### Exercise directions
Leaving the pictures aside, repeat each line below exactly.

### Listed records

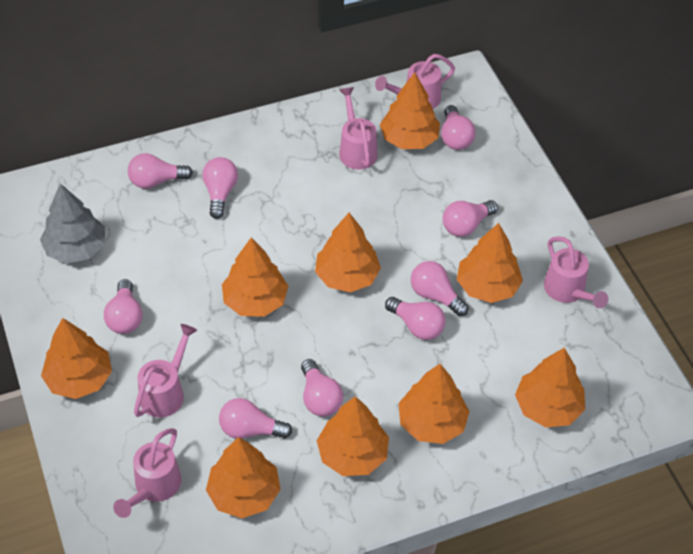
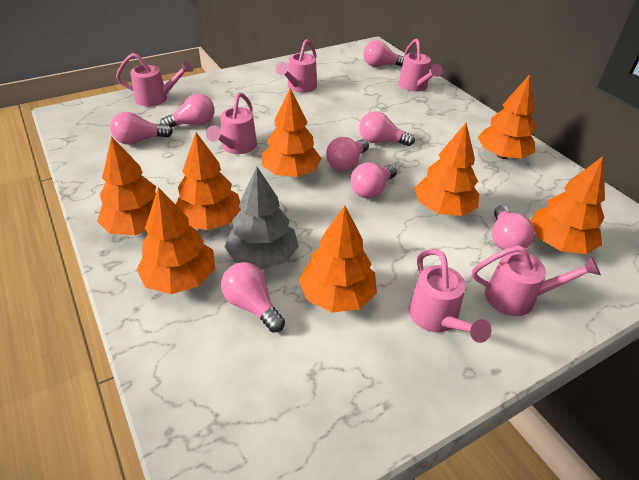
orange tree: 9 -> 8
pink light bulb: 9 -> 8
pink watering can: 5 -> 6

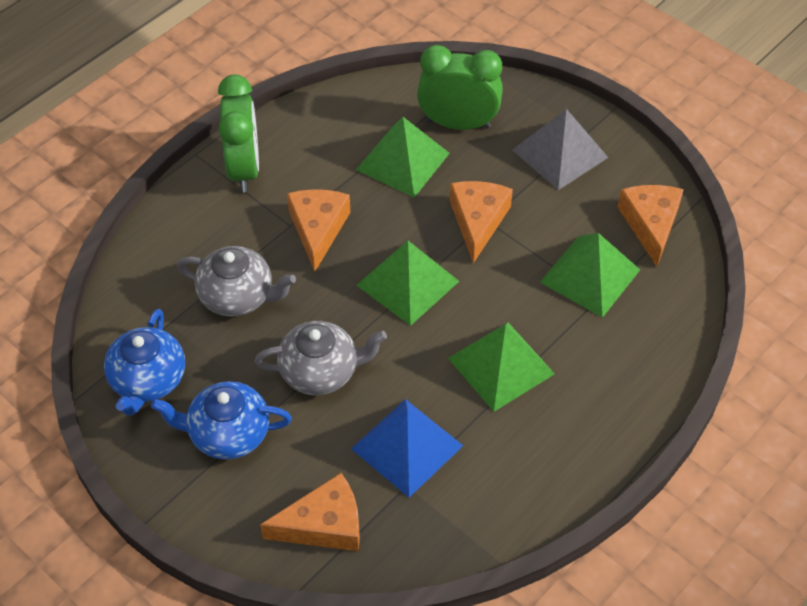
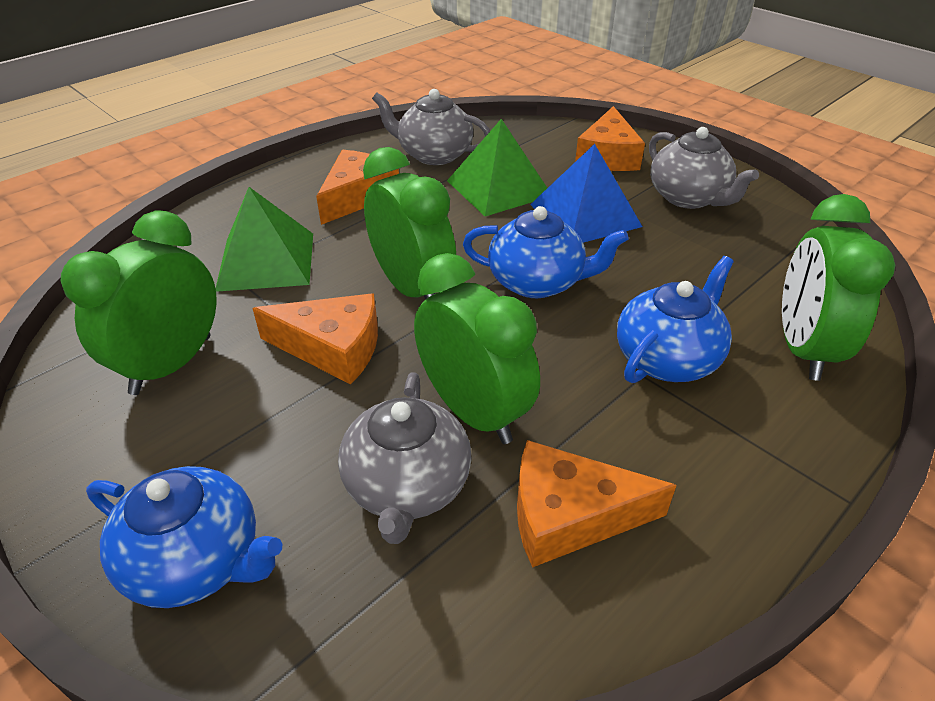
blue teapot: 2 -> 3
green clock: 2 -> 4
green pyramid: 4 -> 2
grey pyramid: 1 -> 0
grey teapot: 2 -> 3

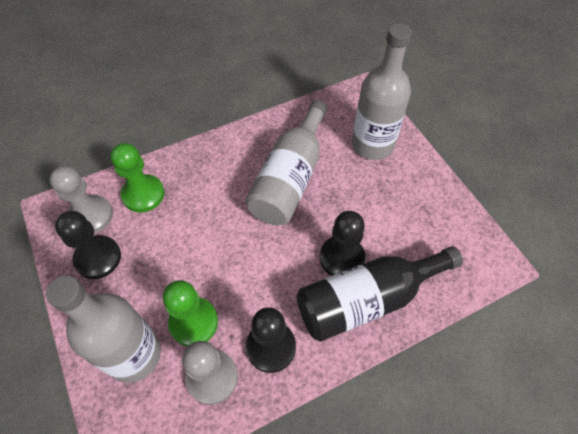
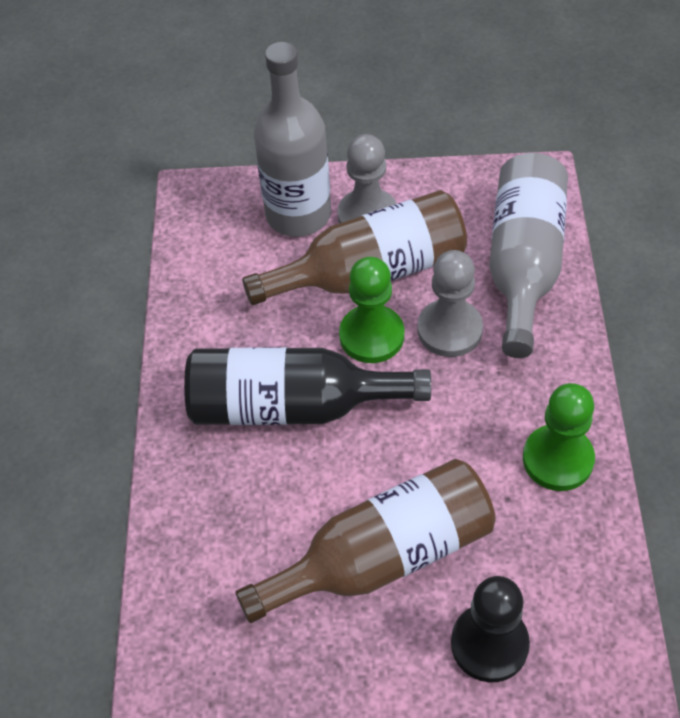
black pawn: 3 -> 1
brown bottle: 0 -> 2
grey bottle: 3 -> 2

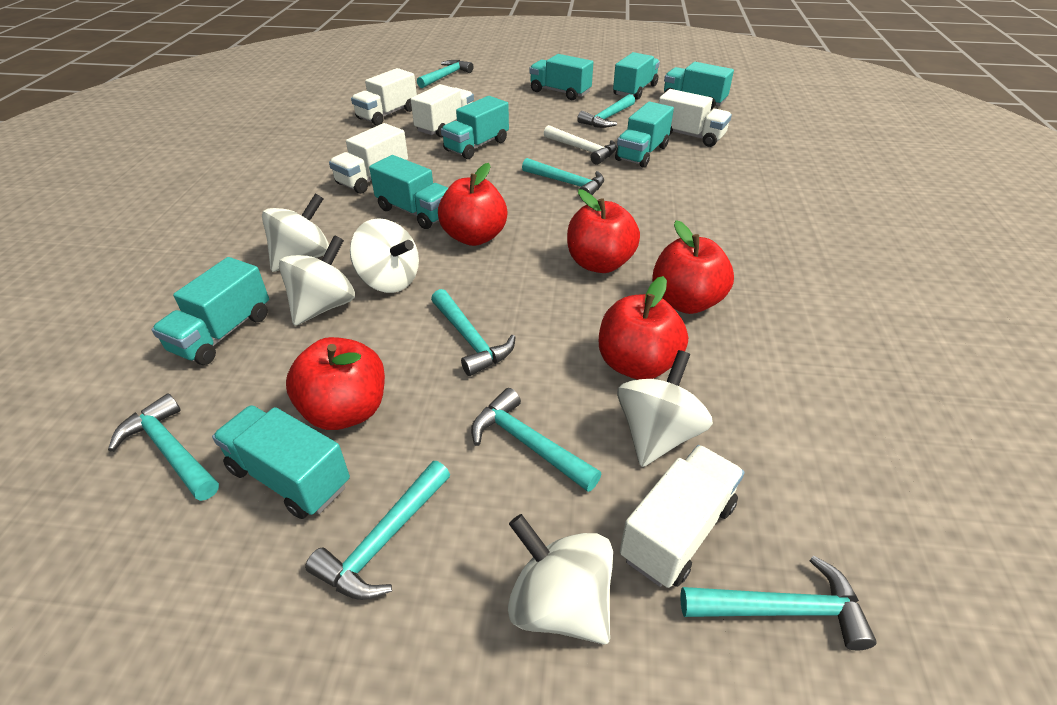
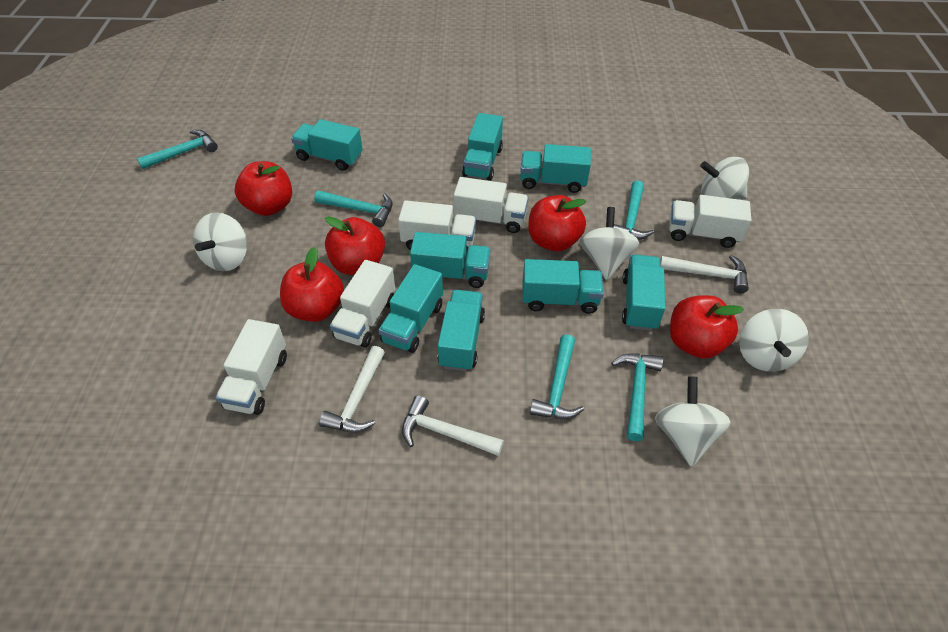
turquoise hammer: 8 -> 5
white hammer: 1 -> 3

######

### Exercise answer
orange tree: 9 -> 8
pink light bulb: 9 -> 8
pink watering can: 5 -> 6

blue teapot: 2 -> 3
green clock: 2 -> 4
green pyramid: 4 -> 2
grey pyramid: 1 -> 0
grey teapot: 2 -> 3

black pawn: 3 -> 1
brown bottle: 0 -> 2
grey bottle: 3 -> 2

turquoise hammer: 8 -> 5
white hammer: 1 -> 3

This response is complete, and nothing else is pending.